Records drawn from a dataset
□ □ □ □

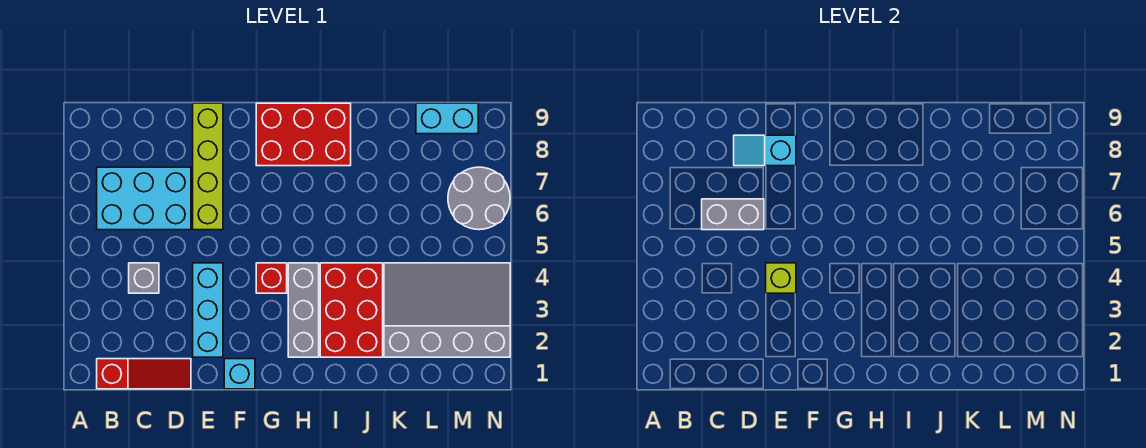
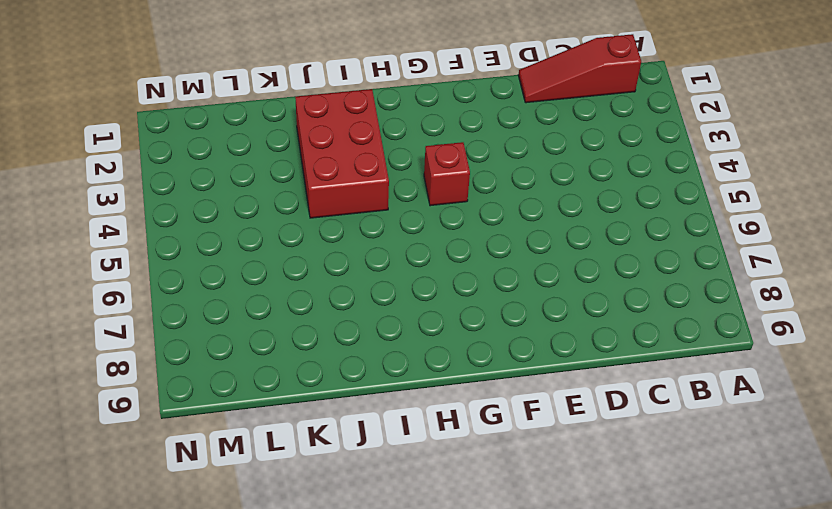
none -> cyan brick B6:D7 level 1
none -> grey brick C4 level 1
none -> cyan brick E2:E4 level 1

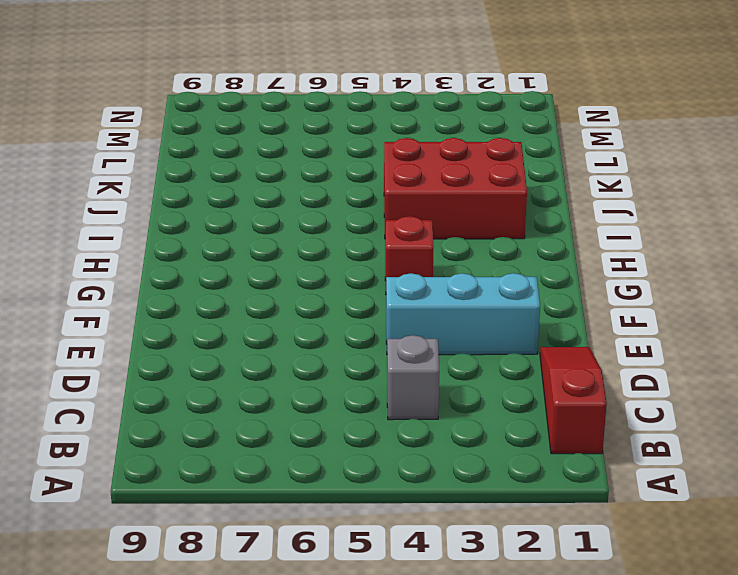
none -> cyan brick B6:D7 level 1
none -> lime brick E6:E9 level 1
none -> cyan brick F1 level 1

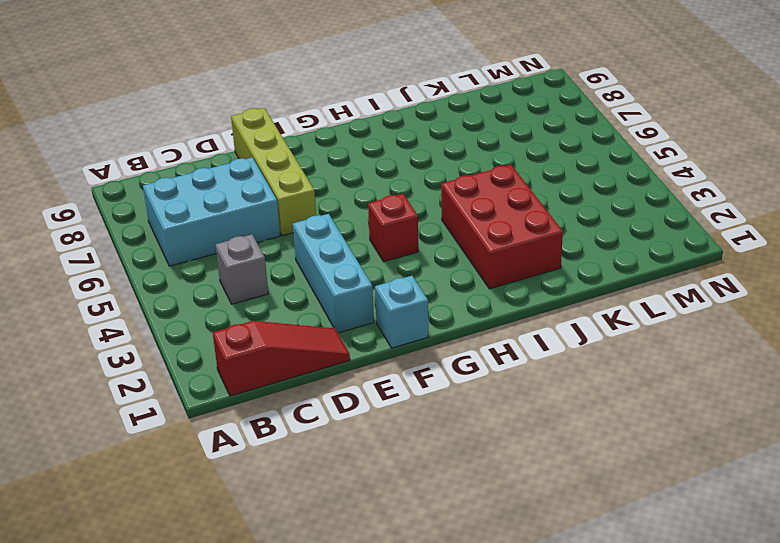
none -> red brick G8:I9 level 1
none -> grey brick H2:H4 level 1
none -> grey slope K2:N4 level 1 top 2

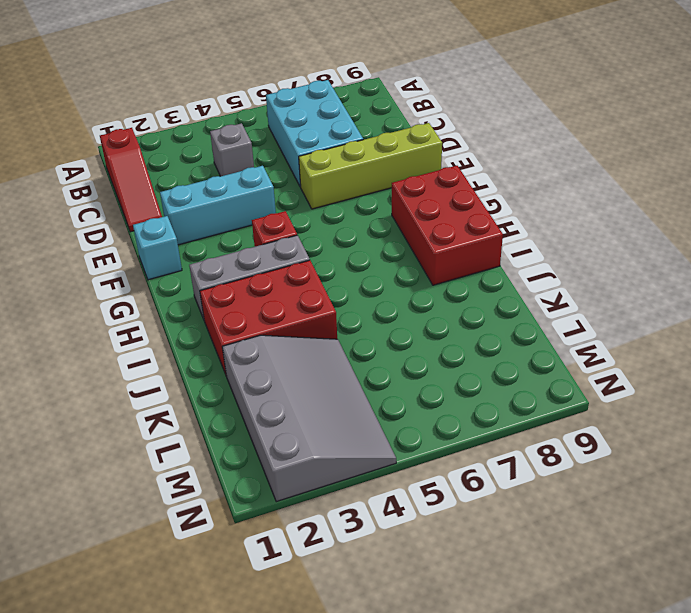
none -> cyan brick L9:M9 level 1
none -> grey round brick M6:N7 level 1
none -> grey brick C6:D6 level 2

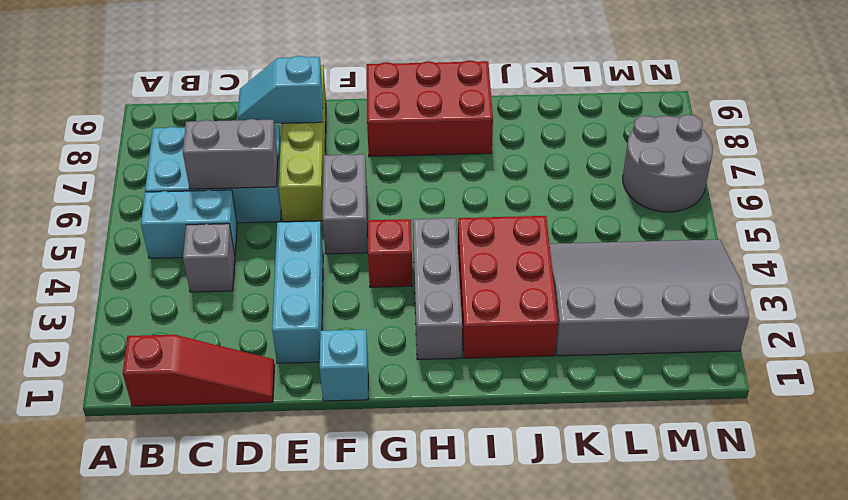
cyan brick B5:C5 level 1 -> cyan brick L9:M9 level 1
grey brick F5:F6 level 1 -> none
none -> lime brick E4 level 2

□ □ □ □

Copy out nothing but the lines from the beginning of the records through the one that contains "none -> red brick G8:I9 level 1". Skip the pictures.

none -> cyan brick B6:D7 level 1
none -> grey brick C4 level 1
none -> cyan brick E2:E4 level 1

none -> cyan brick B6:D7 level 1
none -> lime brick E6:E9 level 1
none -> cyan brick F1 level 1

none -> red brick G8:I9 level 1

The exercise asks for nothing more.